▸ **ABOUT THIS EXERCISE**
Please copy exactly the lines that run from the start of the entries to the line containing "(361, 284) = (533, 228): brown", inclusive.
___
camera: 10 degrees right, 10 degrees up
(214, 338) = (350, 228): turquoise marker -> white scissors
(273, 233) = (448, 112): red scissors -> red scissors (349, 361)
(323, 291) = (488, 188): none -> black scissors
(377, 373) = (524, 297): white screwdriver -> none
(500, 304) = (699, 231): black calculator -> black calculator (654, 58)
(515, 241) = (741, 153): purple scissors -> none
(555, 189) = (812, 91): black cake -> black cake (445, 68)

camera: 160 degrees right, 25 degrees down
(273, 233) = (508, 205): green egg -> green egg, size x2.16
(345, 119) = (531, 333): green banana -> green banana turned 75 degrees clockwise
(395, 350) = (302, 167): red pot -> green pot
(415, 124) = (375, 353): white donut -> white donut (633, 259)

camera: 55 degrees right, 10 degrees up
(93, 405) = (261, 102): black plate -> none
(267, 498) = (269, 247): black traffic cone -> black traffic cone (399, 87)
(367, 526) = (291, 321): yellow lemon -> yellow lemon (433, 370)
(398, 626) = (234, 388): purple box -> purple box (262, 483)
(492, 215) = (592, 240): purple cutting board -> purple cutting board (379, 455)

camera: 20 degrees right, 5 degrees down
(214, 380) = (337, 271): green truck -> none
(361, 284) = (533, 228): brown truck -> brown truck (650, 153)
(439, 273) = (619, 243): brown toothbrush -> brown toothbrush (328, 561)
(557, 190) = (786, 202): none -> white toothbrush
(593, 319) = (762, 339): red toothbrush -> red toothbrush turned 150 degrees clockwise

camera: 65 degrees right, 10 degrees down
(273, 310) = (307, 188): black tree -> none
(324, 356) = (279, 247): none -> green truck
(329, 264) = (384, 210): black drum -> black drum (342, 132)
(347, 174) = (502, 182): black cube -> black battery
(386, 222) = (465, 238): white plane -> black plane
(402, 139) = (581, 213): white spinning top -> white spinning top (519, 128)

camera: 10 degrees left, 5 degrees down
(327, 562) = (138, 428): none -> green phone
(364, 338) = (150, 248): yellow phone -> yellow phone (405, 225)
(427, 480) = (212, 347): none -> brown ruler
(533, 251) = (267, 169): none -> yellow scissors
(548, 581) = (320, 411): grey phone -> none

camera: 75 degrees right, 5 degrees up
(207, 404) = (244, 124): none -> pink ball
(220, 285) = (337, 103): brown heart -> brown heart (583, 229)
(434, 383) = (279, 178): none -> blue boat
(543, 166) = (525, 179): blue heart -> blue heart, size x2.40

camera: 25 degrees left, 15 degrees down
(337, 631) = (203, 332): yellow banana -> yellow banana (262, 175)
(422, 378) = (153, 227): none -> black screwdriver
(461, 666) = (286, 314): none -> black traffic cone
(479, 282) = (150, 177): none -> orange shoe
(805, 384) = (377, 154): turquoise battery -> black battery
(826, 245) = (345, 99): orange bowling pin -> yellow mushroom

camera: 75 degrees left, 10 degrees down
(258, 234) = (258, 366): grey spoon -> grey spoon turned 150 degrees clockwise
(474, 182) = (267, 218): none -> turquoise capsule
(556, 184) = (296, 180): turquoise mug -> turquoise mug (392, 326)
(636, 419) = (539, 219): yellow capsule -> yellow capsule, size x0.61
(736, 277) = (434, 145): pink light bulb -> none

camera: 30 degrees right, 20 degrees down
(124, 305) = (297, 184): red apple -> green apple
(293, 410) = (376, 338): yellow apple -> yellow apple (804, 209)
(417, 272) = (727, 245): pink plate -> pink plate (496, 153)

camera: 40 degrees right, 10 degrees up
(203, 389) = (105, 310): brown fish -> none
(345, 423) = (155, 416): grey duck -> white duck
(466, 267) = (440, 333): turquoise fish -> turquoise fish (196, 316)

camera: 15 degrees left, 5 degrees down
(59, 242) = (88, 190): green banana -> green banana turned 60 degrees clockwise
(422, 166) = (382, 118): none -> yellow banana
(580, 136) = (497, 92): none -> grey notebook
___
▸ **EXERCISE SOLUTION**
camera: 10 degrees right, 10 degrees up
(214, 338) = (350, 228): turquoise marker -> white scissors
(273, 233) = (448, 112): red scissors -> red scissors (349, 361)
(323, 291) = (488, 188): none -> black scissors
(377, 373) = (524, 297): white screwdriver -> none
(500, 304) = (699, 231): black calculator -> black calculator (654, 58)
(515, 241) = (741, 153): purple scissors -> none
(555, 189) = (812, 91): black cake -> black cake (445, 68)

camera: 160 degrees right, 25 degrees down
(273, 233) = (508, 205): green egg -> green egg, size x2.16
(345, 119) = (531, 333): green banana -> green banana turned 75 degrees clockwise
(395, 350) = (302, 167): red pot -> green pot
(415, 124) = (375, 353): white donut -> white donut (633, 259)

camera: 55 degrees right, 10 degrees up
(93, 405) = (261, 102): black plate -> none
(267, 498) = (269, 247): black traffic cone -> black traffic cone (399, 87)
(367, 526) = (291, 321): yellow lemon -> yellow lemon (433, 370)
(398, 626) = (234, 388): purple box -> purple box (262, 483)
(492, 215) = (592, 240): purple cutting board -> purple cutting board (379, 455)

camera: 20 degrees right, 5 degrees down
(214, 380) = (337, 271): green truck -> none
(361, 284) = (533, 228): brown truck -> brown truck (650, 153)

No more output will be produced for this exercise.